Scene difference descriptions:
● ● ● ● ●

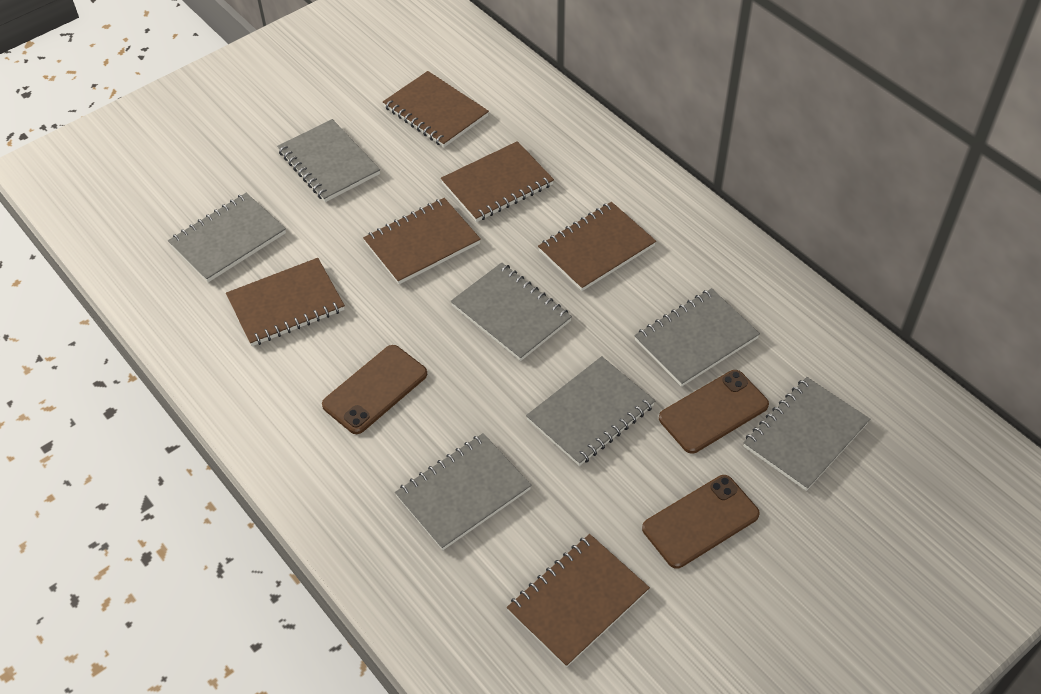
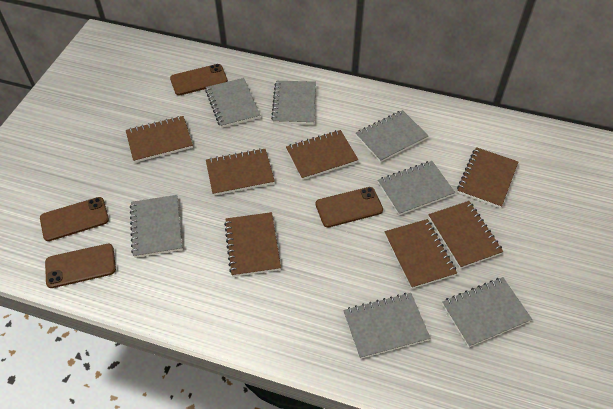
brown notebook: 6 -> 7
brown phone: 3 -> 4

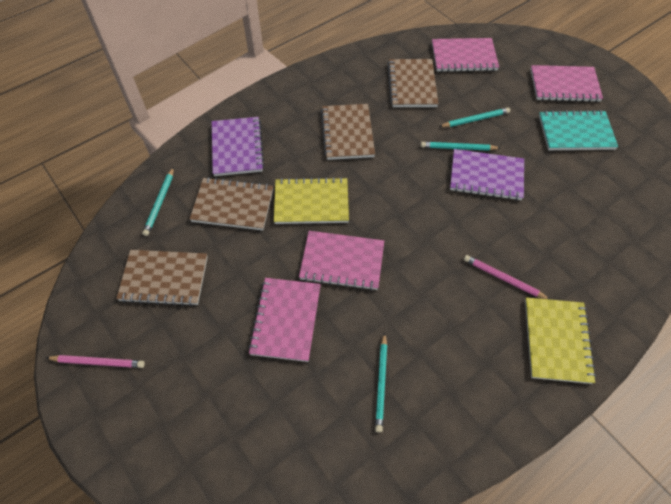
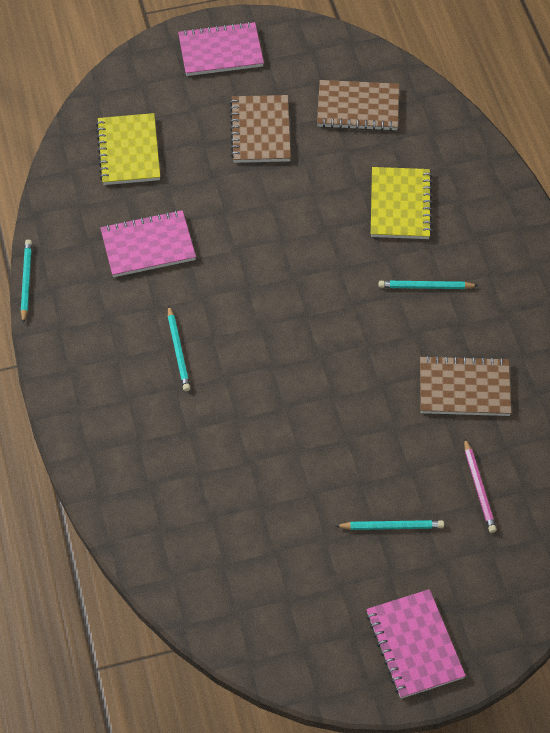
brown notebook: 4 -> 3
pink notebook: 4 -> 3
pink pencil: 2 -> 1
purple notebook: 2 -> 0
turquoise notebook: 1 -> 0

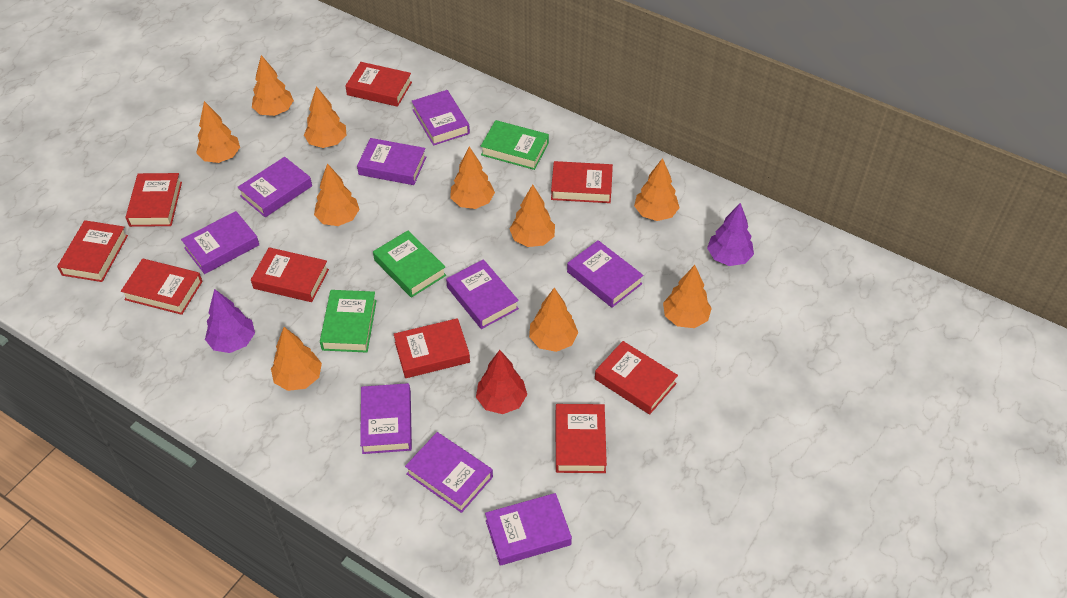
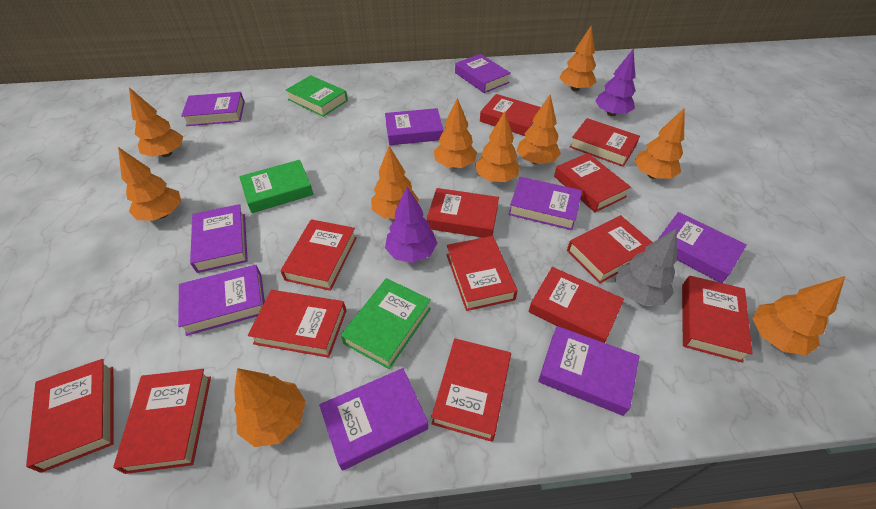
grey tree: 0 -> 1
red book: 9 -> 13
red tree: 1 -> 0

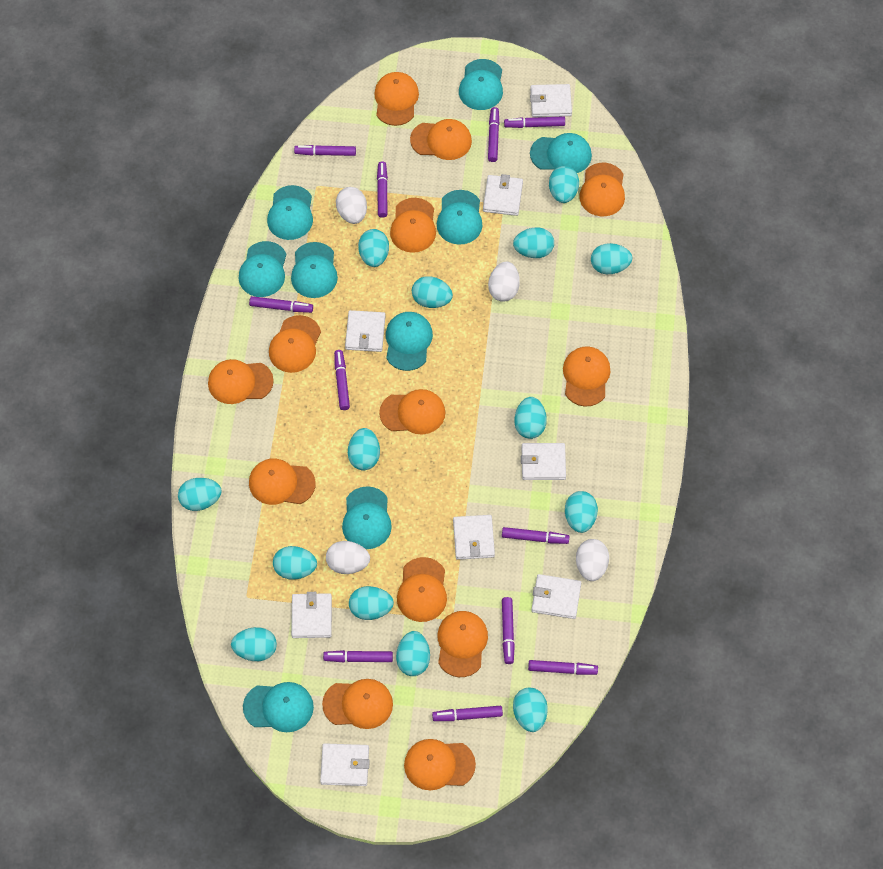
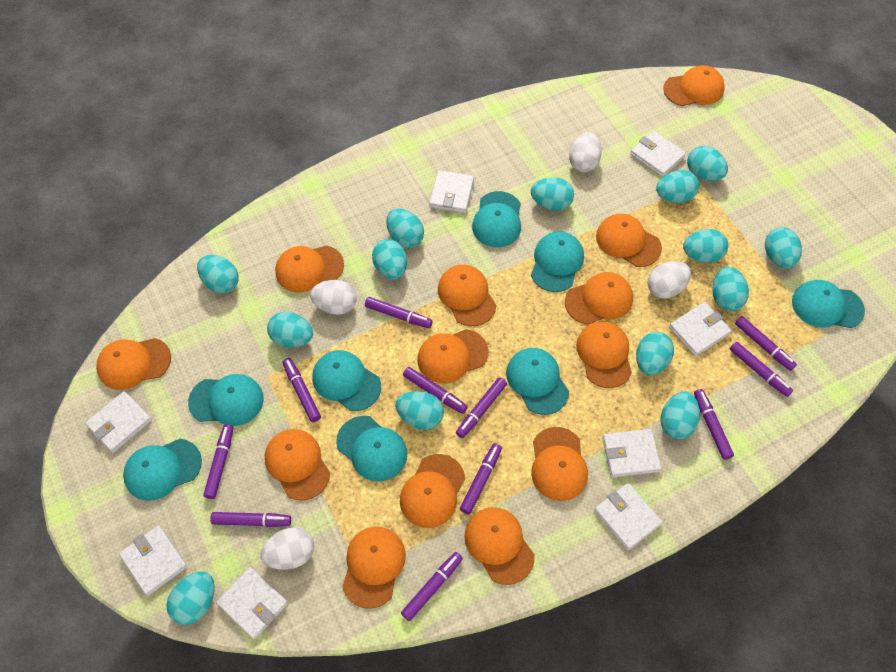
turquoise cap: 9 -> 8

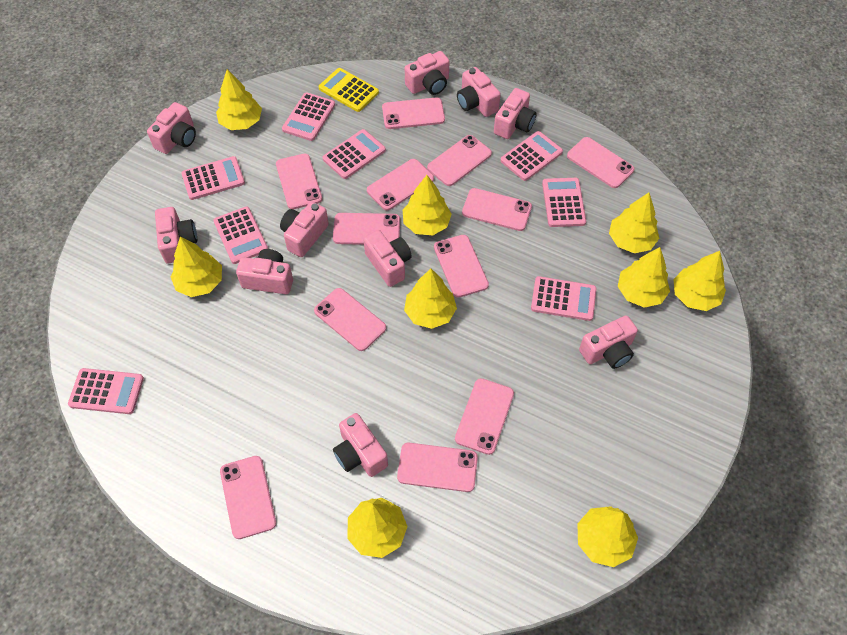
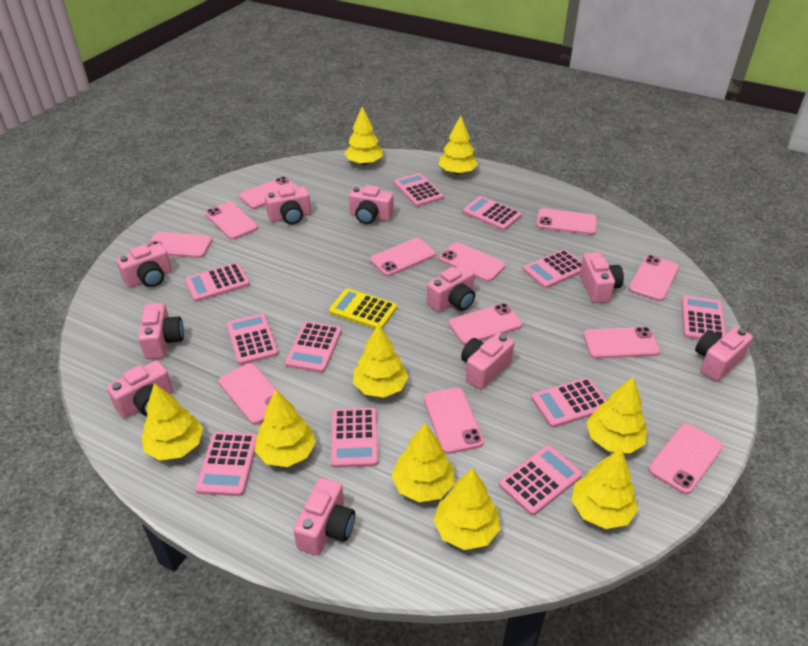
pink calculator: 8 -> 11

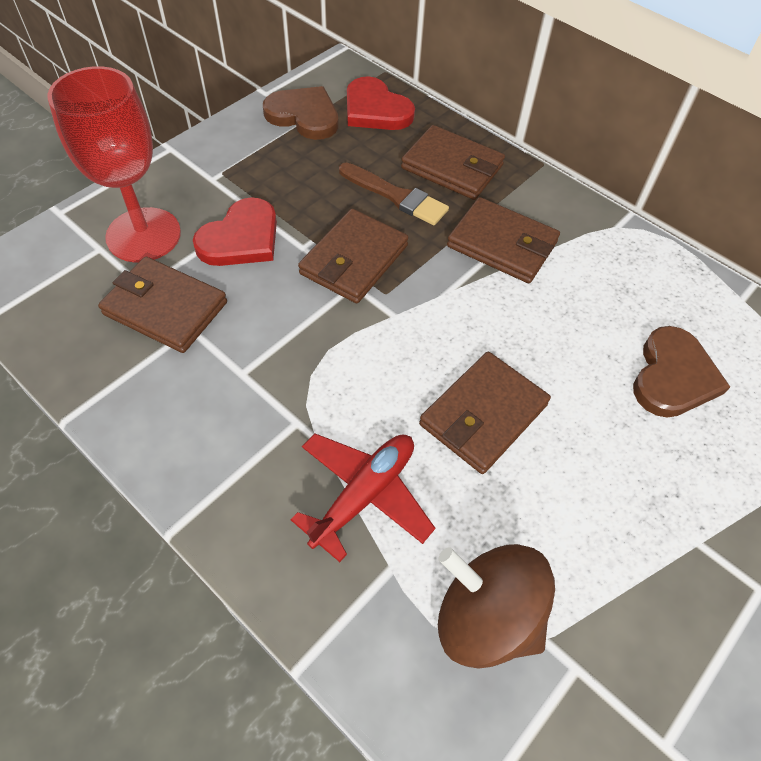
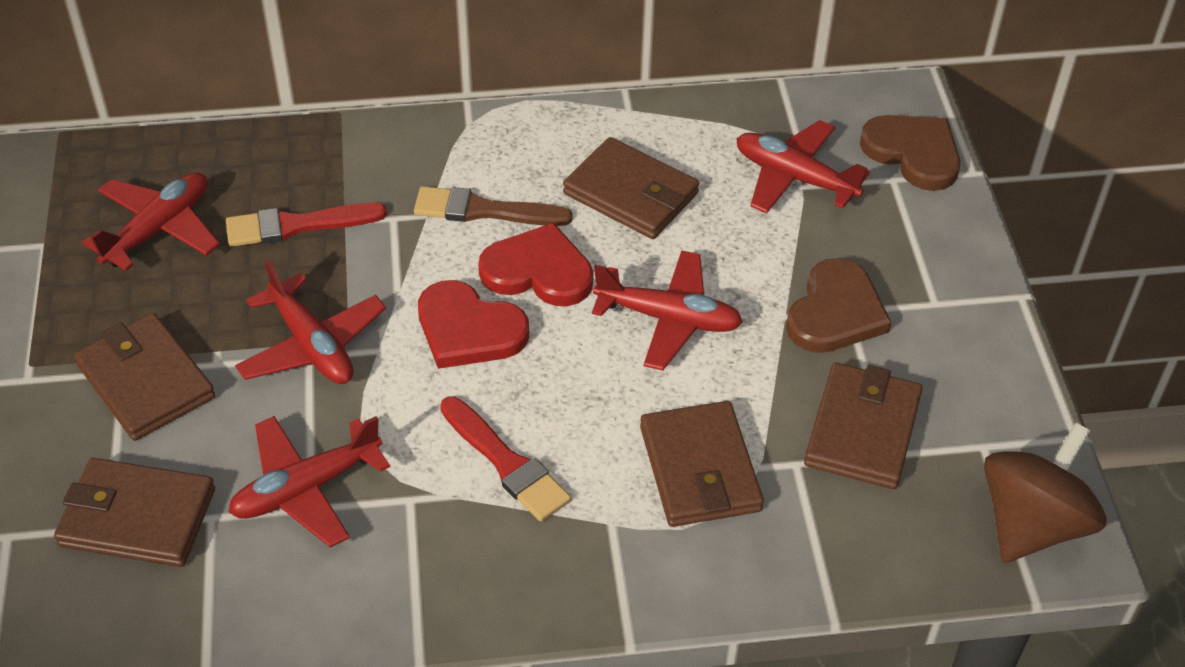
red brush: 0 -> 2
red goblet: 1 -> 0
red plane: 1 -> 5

● ● ● ● ●

*Problem requirements*.
All the lines that hold the word "pink" must appear in the answer, copied from the records.

*Solution for this exercise*.
pink notebook: 4 -> 3
pink pencil: 2 -> 1
pink calculator: 8 -> 11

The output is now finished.